▸ REQUIRED ACTION
In the records below, count each line where the word "took" appears, and reply with that number only.

▸ INPUT RECORDS
- - -

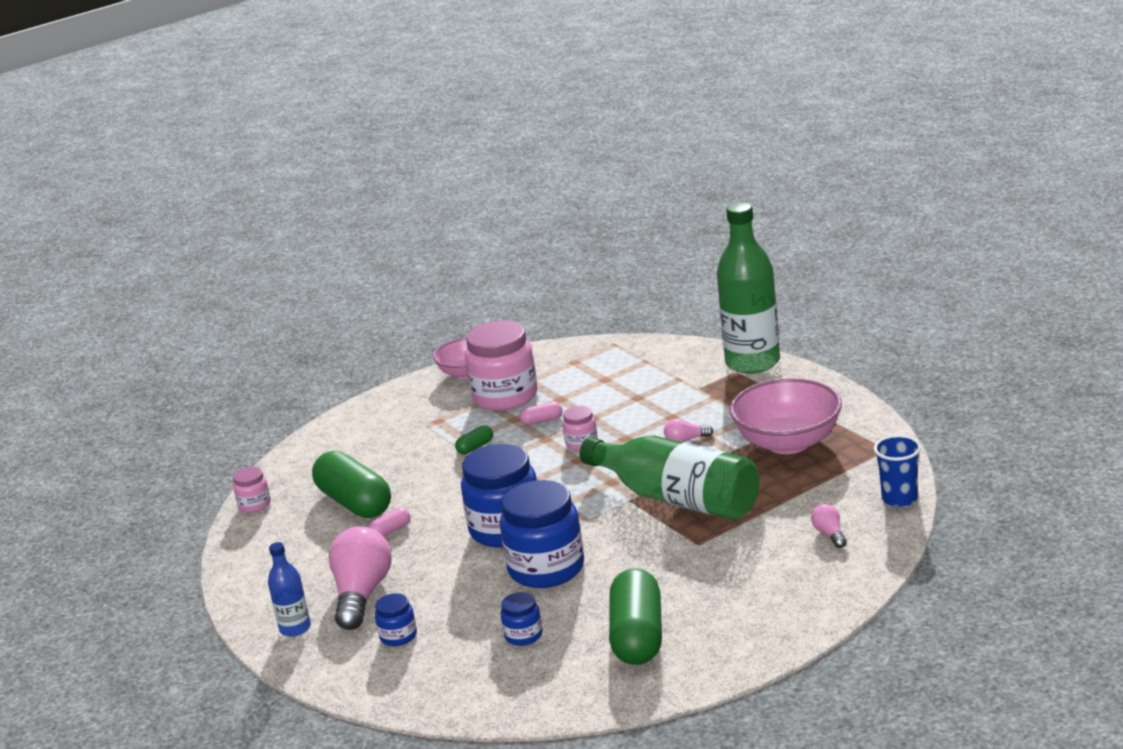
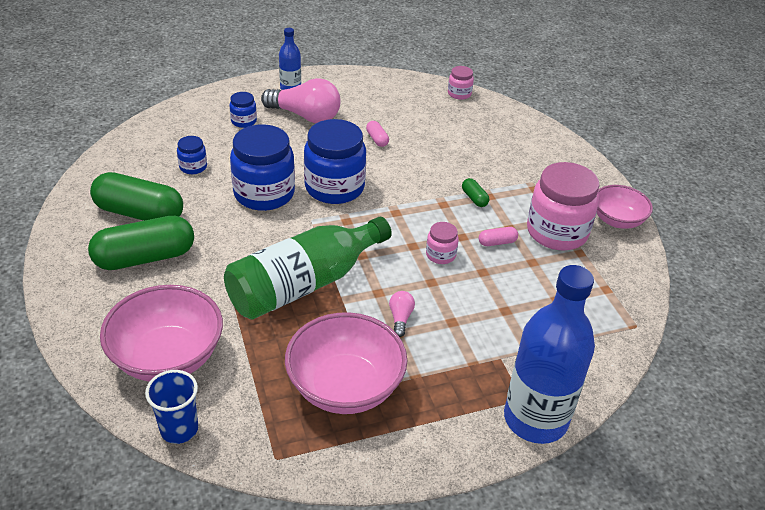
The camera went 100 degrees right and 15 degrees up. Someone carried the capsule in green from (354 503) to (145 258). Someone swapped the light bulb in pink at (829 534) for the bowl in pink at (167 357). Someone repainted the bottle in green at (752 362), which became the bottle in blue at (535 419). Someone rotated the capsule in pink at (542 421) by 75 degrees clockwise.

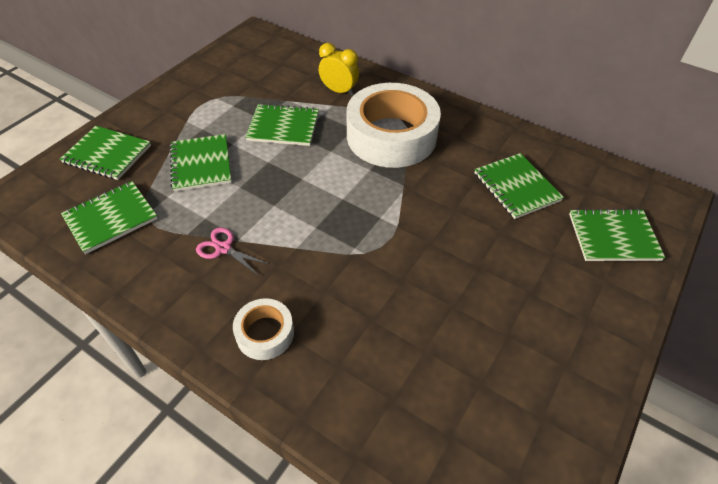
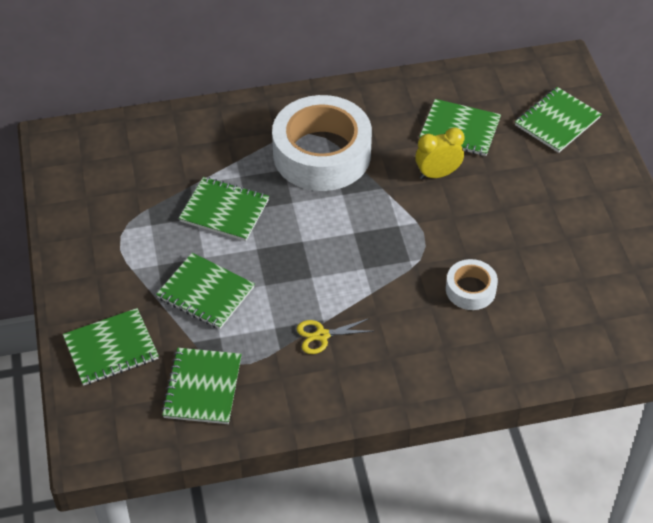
The camera went 45 degrees left and 0 degrees up. Someone carried the tape in white from (265 333) to (470 289). Someone carried the clock in yellow from (339 91) to (437 174). Someone repainted the scissors in pink at (223 248), which became the scissors in yellow at (322 335). Someone rotated the notebook in green at (283 127) by 60 degrees clockwise.

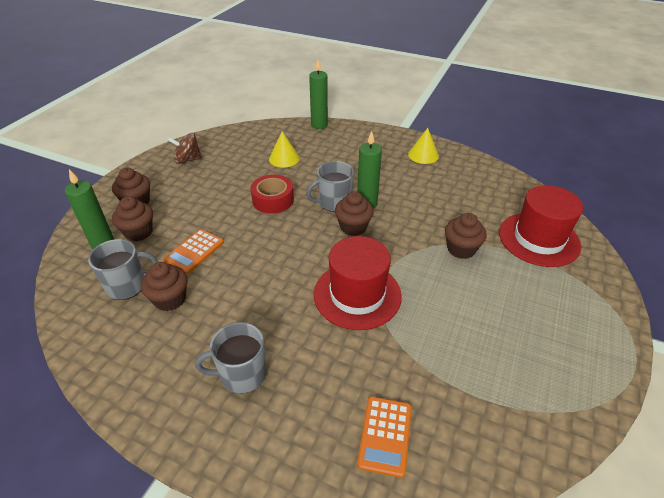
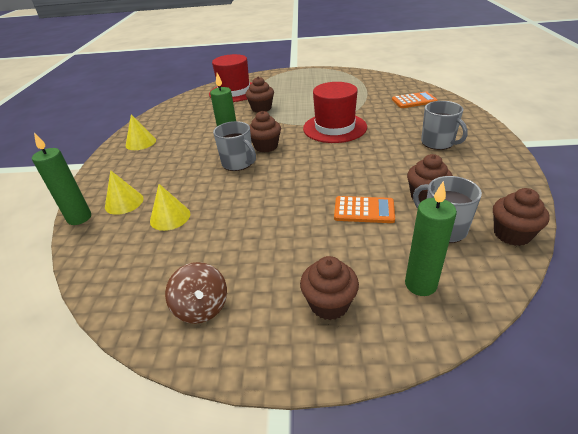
The camera went 110 degrees left and 5 degrees down. Someone took away the tape in red at (273 200). Someone put down the cone in yellow at (124 202). Someone carried the cupcake in brown from (138 232) to (512 234).

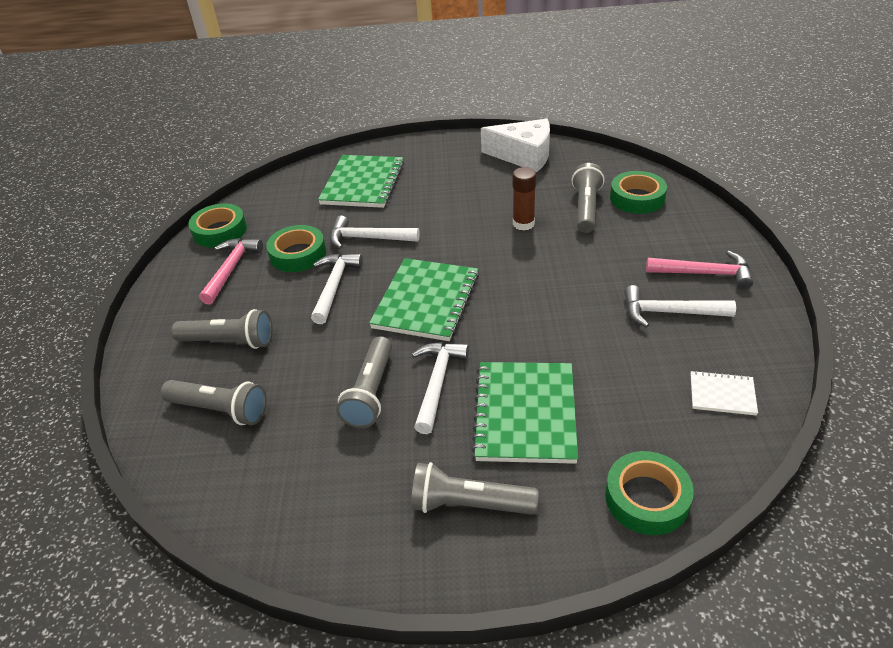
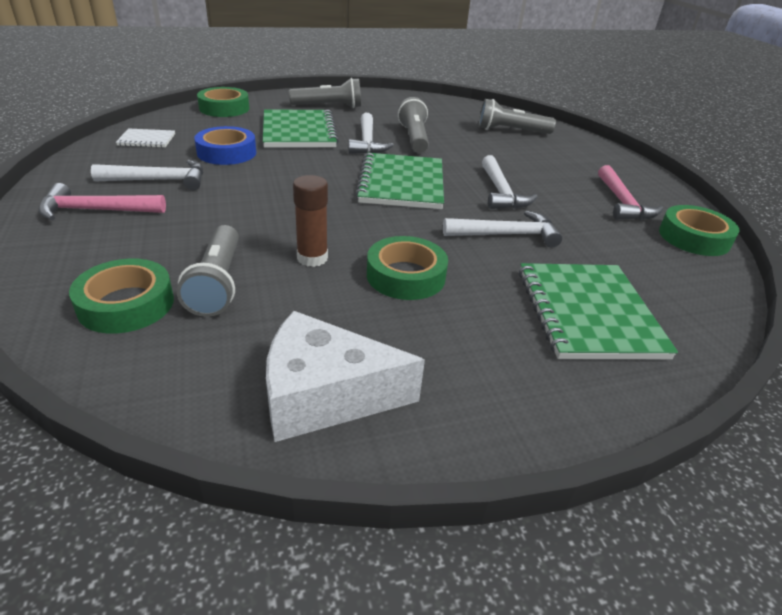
The camera went 160 degrees right and 5 degrees down. Someone took away the flashlight in grey at (229 341). Someone put down the tape in blue at (227 152). Someone carried the tape in green from (298 254) to (406 276).

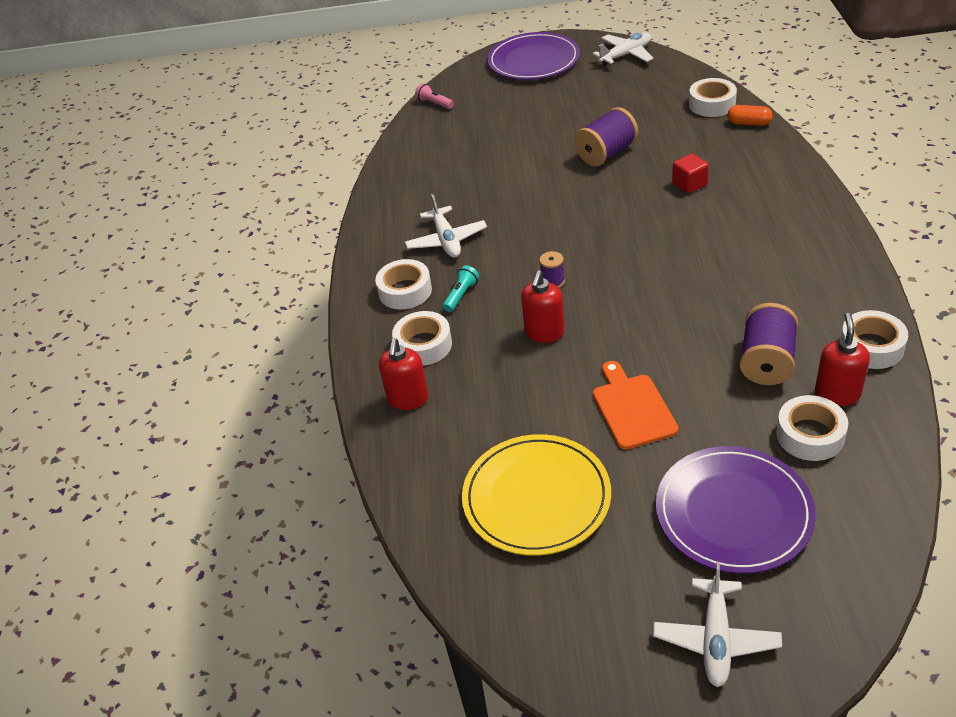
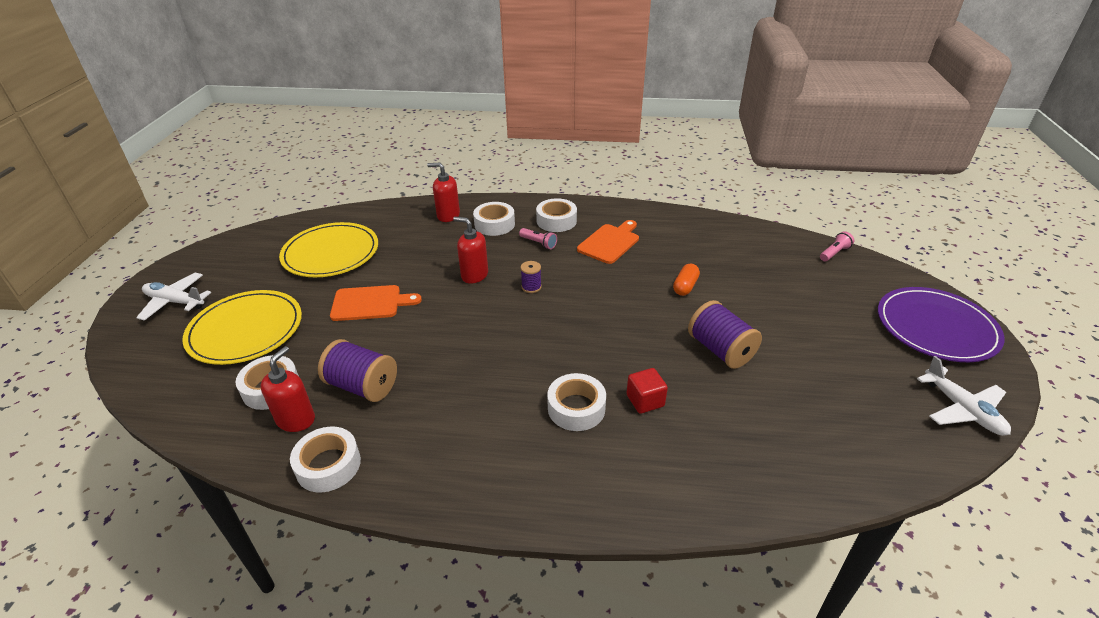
The camera went 95 degrees right and 5 degrees down. Someone carried the tape in white from (712 104) to (576 408). Someone carried the capsule in orange from (749 123) to (685 286). Someone swapped the plane in white at (446 240) for the cutting board in orange at (610 242). Someone repainted the flashlight in turquoise at (461 295), which became the flashlight in pink at (538 243). Someone repainted the plate in purple at (733 512), which became the plate in yellow at (245 330). Someone rotated the soap dispenser in red at (837 394) by 90 degrees counterclockwise.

- - -

▸ OUTPUT OF THE TASK
2